* **Aim of the exercise**
Pick out every line of the records below that contains the string "tuplet", and copy each one. Case counts, so match the capitalization.

(Data extracted from a collection)
-----

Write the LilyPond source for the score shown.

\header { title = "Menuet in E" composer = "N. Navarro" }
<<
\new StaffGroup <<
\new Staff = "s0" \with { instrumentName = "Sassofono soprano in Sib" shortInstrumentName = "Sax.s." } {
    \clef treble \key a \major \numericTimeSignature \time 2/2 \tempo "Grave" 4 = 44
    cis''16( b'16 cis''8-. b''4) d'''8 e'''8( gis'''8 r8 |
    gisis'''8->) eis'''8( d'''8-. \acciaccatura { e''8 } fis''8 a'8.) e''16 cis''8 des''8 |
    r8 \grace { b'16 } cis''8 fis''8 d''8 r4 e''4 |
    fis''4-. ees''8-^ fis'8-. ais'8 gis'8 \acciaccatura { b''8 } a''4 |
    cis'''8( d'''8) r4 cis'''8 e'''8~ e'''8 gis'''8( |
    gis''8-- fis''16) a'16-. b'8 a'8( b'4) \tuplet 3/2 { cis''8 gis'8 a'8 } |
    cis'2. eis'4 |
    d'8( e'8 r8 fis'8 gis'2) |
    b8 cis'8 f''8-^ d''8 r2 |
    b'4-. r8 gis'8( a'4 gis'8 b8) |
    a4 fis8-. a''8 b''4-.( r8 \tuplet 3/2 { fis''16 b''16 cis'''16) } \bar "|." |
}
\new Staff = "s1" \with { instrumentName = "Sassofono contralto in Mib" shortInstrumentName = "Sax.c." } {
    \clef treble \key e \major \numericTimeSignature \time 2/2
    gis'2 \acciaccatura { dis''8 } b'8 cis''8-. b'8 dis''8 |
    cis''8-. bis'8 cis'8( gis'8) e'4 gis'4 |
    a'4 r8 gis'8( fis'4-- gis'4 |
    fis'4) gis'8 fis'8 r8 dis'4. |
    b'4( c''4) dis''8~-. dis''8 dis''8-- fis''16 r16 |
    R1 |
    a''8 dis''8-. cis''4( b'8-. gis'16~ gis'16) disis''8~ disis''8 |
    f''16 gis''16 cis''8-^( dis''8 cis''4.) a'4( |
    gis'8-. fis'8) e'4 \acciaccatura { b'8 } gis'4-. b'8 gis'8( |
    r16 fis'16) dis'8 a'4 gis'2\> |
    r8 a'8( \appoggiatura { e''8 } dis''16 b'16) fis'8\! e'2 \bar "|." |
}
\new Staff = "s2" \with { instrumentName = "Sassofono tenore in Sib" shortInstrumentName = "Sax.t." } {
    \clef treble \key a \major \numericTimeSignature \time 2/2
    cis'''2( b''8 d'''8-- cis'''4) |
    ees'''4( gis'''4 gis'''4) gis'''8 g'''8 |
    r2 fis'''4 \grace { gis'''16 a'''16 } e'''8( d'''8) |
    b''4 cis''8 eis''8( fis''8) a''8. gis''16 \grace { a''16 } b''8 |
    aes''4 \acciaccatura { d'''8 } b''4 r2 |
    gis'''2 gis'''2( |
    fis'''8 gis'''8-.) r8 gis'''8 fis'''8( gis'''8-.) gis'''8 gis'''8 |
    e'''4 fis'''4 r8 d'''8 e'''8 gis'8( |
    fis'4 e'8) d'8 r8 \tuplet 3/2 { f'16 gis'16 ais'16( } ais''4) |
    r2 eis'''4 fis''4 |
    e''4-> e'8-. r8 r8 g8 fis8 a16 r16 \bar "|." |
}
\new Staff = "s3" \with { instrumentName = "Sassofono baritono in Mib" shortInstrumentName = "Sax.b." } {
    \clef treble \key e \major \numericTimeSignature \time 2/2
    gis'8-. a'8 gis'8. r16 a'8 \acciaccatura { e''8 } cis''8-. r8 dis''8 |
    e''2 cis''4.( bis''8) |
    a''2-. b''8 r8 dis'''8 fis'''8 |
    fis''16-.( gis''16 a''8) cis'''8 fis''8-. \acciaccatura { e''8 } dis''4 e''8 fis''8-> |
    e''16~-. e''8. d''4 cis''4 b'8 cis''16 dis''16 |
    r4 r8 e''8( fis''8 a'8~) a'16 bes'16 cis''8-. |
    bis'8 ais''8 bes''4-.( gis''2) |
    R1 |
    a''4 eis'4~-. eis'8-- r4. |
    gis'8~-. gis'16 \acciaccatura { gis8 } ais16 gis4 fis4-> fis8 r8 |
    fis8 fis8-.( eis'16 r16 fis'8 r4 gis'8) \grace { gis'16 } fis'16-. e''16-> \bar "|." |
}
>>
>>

-----

* **Finished answer**
    gis''8-- fis''16) a'16-. b'8 a'8( b'4) \tuplet 3/2 { cis''8 gis'8 a'8 } |
    a4 fis8-. a''8 b''4-.( r8 \tuplet 3/2 { fis''16 b''16 cis'''16) } \bar "|." |
    fis'4 e'8) d'8 r8 \tuplet 3/2 { f'16 gis'16 ais'16( } ais''4) |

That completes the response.